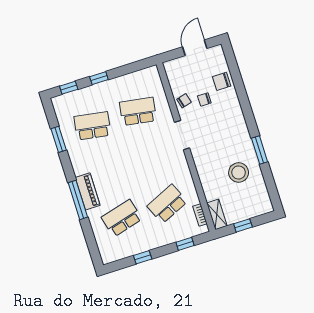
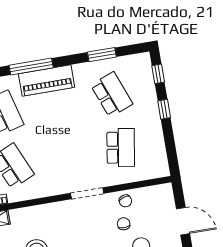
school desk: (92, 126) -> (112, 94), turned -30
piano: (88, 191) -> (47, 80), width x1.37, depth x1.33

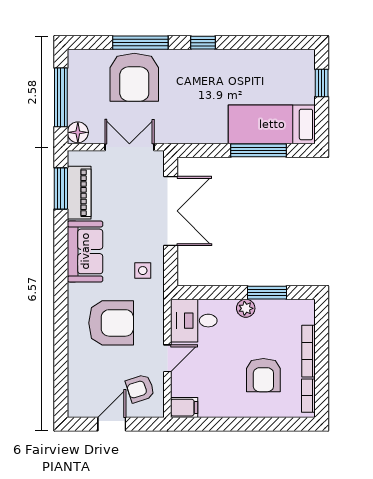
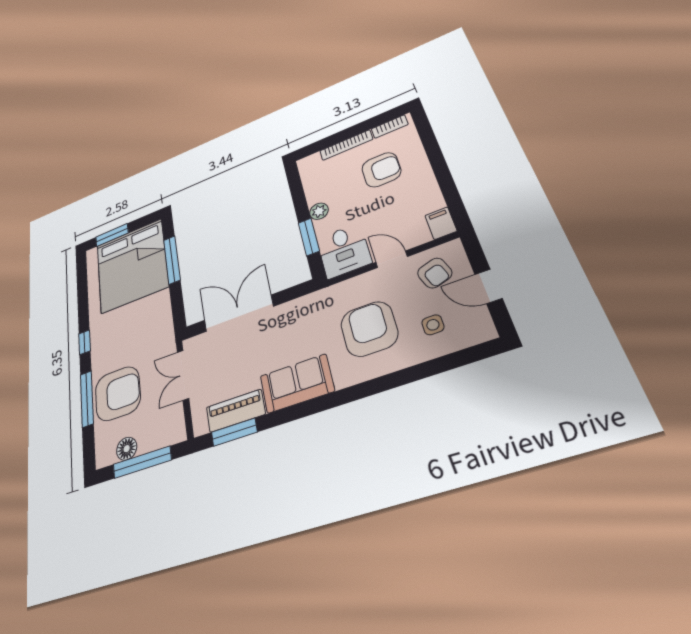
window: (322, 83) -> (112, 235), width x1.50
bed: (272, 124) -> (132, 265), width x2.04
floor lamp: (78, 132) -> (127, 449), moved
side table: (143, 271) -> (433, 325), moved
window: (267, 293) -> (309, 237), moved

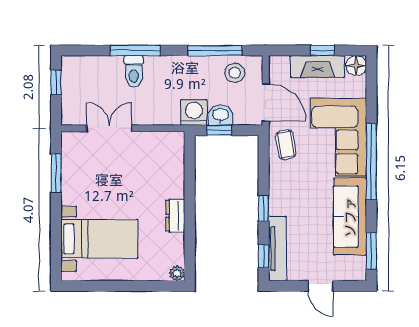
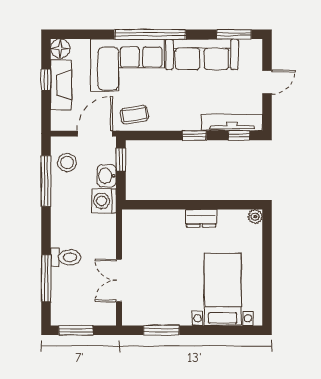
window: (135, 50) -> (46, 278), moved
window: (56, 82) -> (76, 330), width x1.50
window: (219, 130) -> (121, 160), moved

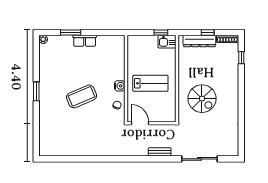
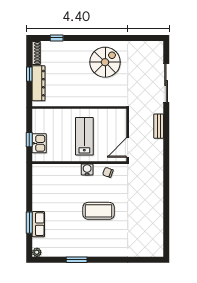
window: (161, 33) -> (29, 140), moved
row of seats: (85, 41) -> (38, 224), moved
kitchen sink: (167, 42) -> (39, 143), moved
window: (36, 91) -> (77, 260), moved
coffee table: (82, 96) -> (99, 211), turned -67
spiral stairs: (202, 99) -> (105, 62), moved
•••••
[Task] Return nothing but the lines running from the start of the data to the line with "window: (56, 82) -> (76, 330), width x1.50", please, both ends included and no pictures.

[Response area]
school desk: (92, 126) -> (112, 94), turned -30
piano: (88, 191) -> (47, 80), width x1.37, depth x1.33

window: (322, 83) -> (112, 235), width x1.50
bed: (272, 124) -> (132, 265), width x2.04
floor lamp: (78, 132) -> (127, 449), moved
side table: (143, 271) -> (433, 325), moved
window: (267, 293) -> (309, 237), moved

window: (135, 50) -> (46, 278), moved
window: (56, 82) -> (76, 330), width x1.50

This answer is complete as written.